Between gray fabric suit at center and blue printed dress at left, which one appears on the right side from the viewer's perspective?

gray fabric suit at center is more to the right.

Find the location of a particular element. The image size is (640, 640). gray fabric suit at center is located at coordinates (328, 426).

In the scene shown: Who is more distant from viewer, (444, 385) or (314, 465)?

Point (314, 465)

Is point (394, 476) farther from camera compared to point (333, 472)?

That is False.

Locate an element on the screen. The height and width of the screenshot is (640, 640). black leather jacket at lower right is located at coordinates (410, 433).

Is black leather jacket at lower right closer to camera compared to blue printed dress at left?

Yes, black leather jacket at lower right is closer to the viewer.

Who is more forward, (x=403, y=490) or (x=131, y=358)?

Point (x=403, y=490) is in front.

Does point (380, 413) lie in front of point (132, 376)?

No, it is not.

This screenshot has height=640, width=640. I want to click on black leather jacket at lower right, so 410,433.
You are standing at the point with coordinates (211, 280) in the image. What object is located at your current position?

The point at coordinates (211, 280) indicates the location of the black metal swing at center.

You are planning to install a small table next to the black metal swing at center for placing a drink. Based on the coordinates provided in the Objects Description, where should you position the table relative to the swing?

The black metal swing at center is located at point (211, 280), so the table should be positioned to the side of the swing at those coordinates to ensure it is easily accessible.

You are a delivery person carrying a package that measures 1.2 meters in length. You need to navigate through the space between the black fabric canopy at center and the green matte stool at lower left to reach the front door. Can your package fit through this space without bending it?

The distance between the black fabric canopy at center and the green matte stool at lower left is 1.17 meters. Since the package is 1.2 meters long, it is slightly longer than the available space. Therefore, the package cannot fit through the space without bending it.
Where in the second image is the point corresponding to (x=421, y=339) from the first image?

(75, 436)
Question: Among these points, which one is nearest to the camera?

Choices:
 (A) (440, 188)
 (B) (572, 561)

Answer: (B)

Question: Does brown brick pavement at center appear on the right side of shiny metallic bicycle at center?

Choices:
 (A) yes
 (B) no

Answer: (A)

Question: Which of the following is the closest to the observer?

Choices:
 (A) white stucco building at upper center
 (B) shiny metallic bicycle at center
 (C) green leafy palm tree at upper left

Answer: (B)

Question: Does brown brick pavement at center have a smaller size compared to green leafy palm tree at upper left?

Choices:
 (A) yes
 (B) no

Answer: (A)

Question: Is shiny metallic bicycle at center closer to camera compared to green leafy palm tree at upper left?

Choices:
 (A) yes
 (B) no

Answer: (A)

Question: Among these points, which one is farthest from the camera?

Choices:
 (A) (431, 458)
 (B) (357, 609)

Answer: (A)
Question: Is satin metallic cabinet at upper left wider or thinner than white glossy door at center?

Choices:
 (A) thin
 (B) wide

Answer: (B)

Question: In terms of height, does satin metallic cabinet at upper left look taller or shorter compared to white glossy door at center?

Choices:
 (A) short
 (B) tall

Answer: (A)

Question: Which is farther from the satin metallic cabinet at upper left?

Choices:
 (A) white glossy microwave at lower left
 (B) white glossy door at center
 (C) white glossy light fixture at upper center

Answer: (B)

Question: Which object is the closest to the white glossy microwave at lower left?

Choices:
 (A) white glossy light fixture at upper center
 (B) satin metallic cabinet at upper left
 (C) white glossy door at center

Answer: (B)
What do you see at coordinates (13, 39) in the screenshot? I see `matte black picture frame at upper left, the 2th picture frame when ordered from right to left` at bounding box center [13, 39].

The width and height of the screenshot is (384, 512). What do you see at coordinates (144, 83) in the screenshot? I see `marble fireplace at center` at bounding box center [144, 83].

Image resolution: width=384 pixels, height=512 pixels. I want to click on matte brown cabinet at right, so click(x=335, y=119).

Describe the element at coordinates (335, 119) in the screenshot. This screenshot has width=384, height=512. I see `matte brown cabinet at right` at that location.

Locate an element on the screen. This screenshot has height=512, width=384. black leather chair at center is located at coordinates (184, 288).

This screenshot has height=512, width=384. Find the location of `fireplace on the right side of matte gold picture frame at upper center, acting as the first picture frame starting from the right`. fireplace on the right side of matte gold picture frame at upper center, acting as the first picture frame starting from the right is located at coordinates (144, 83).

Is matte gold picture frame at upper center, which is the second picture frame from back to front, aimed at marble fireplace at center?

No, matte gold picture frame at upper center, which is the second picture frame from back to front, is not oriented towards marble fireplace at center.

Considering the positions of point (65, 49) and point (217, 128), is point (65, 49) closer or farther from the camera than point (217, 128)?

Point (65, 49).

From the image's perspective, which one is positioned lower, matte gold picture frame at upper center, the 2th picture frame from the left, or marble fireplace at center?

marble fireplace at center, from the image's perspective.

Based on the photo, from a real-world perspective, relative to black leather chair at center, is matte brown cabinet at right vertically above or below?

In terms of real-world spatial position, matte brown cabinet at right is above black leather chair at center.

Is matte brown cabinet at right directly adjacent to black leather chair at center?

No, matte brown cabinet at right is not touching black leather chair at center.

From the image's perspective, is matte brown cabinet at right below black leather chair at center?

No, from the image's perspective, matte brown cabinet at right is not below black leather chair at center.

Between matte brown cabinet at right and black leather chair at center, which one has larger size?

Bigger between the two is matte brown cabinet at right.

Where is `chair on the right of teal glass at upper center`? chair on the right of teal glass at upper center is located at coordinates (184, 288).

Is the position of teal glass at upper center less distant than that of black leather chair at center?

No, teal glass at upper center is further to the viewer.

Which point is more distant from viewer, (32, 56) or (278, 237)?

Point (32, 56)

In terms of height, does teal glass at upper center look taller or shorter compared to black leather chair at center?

Exercise brief:
Reproduce the entire listing above verbatim, preserving every line without alteration.

Full output:
Between gray fabric suit at center and blue printed dress at left, which one appears on the right side from the viewer's perspective?

gray fabric suit at center is more to the right.

Find the location of a particular element. The image size is (640, 640). gray fabric suit at center is located at coordinates (328, 426).

In the scene shown: Who is more distant from viewer, (444, 385) or (314, 465)?

Point (314, 465)

Is point (394, 476) farther from camera compared to point (333, 472)?

That is False.

Locate an element on the screen. The height and width of the screenshot is (640, 640). black leather jacket at lower right is located at coordinates (410, 433).

Is black leather jacket at lower right closer to camera compared to blue printed dress at left?

Yes, black leather jacket at lower right is closer to the viewer.

Who is more forward, (x=403, y=490) or (x=131, y=358)?

Point (x=403, y=490) is in front.

Does point (380, 413) lie in front of point (132, 376)?

No, it is not.

This screenshot has height=640, width=640. I want to click on black leather jacket at lower right, so 410,433.
You are standing at the point with coordinates (211, 280) in the image. What object is located at your current position?

The point at coordinates (211, 280) indicates the location of the black metal swing at center.

You are planning to install a small table next to the black metal swing at center for placing a drink. Based on the coordinates provided in the Objects Description, where should you position the table relative to the swing?

The black metal swing at center is located at point (211, 280), so the table should be positioned to the side of the swing at those coordinates to ensure it is easily accessible.

You are a delivery person carrying a package that measures 1.2 meters in length. You need to navigate through the space between the black fabric canopy at center and the green matte stool at lower left to reach the front door. Can your package fit through this space without bending it?

The distance between the black fabric canopy at center and the green matte stool at lower left is 1.17 meters. Since the package is 1.2 meters long, it is slightly longer than the available space. Therefore, the package cannot fit through the space without bending it.
Where in the second image is the point corresponding to (x=421, y=339) from the first image?

(75, 436)
Question: Among these points, which one is nearest to the camera?

Choices:
 (A) (440, 188)
 (B) (572, 561)

Answer: (B)

Question: Does brown brick pavement at center appear on the right side of shiny metallic bicycle at center?

Choices:
 (A) yes
 (B) no

Answer: (A)

Question: Which of the following is the closest to the observer?

Choices:
 (A) white stucco building at upper center
 (B) shiny metallic bicycle at center
 (C) green leafy palm tree at upper left

Answer: (B)

Question: Does brown brick pavement at center have a smaller size compared to green leafy palm tree at upper left?

Choices:
 (A) yes
 (B) no

Answer: (A)

Question: Is shiny metallic bicycle at center closer to camera compared to green leafy palm tree at upper left?

Choices:
 (A) yes
 (B) no

Answer: (A)

Question: Among these points, which one is farthest from the camera?

Choices:
 (A) (431, 458)
 (B) (357, 609)

Answer: (A)
Question: Is satin metallic cabinet at upper left wider or thinner than white glossy door at center?

Choices:
 (A) thin
 (B) wide

Answer: (B)

Question: In terms of height, does satin metallic cabinet at upper left look taller or shorter compared to white glossy door at center?

Choices:
 (A) short
 (B) tall

Answer: (A)

Question: Which is farther from the satin metallic cabinet at upper left?

Choices:
 (A) white glossy microwave at lower left
 (B) white glossy door at center
 (C) white glossy light fixture at upper center

Answer: (B)

Question: Which object is the closest to the white glossy microwave at lower left?

Choices:
 (A) white glossy light fixture at upper center
 (B) satin metallic cabinet at upper left
 (C) white glossy door at center

Answer: (B)
What do you see at coordinates (13, 39) in the screenshot? I see `matte black picture frame at upper left, the 2th picture frame when ordered from right to left` at bounding box center [13, 39].

The width and height of the screenshot is (384, 512). What do you see at coordinates (144, 83) in the screenshot? I see `marble fireplace at center` at bounding box center [144, 83].

Image resolution: width=384 pixels, height=512 pixels. I want to click on matte brown cabinet at right, so click(x=335, y=119).

Describe the element at coordinates (335, 119) in the screenshot. This screenshot has width=384, height=512. I see `matte brown cabinet at right` at that location.

Locate an element on the screen. This screenshot has height=512, width=384. black leather chair at center is located at coordinates (184, 288).

This screenshot has height=512, width=384. Find the location of `fireplace on the right side of matte gold picture frame at upper center, acting as the first picture frame starting from the right`. fireplace on the right side of matte gold picture frame at upper center, acting as the first picture frame starting from the right is located at coordinates (144, 83).

Is matte gold picture frame at upper center, which is the second picture frame from back to front, aimed at marble fireplace at center?

No, matte gold picture frame at upper center, which is the second picture frame from back to front, is not oriented towards marble fireplace at center.

Considering the positions of point (65, 49) and point (217, 128), is point (65, 49) closer or farther from the camera than point (217, 128)?

Point (65, 49).

From the image's perspective, which one is positioned lower, matte gold picture frame at upper center, the 2th picture frame from the left, or marble fireplace at center?

marble fireplace at center, from the image's perspective.

Based on the photo, from a real-world perspective, relative to black leather chair at center, is matte brown cabinet at right vertically above or below?

In terms of real-world spatial position, matte brown cabinet at right is above black leather chair at center.

Is matte brown cabinet at right directly adjacent to black leather chair at center?

No, matte brown cabinet at right is not touching black leather chair at center.

From the image's perspective, is matte brown cabinet at right below black leather chair at center?

No, from the image's perspective, matte brown cabinet at right is not below black leather chair at center.

Between matte brown cabinet at right and black leather chair at center, which one has larger size?

Bigger between the two is matte brown cabinet at right.

Where is `chair on the right of teal glass at upper center`? chair on the right of teal glass at upper center is located at coordinates (184, 288).

Is the position of teal glass at upper center less distant than that of black leather chair at center?

No, teal glass at upper center is further to the viewer.

Which point is more distant from viewer, (32, 56) or (278, 237)?

Point (32, 56)

In terms of height, does teal glass at upper center look taller or shorter compared to black leather chair at center?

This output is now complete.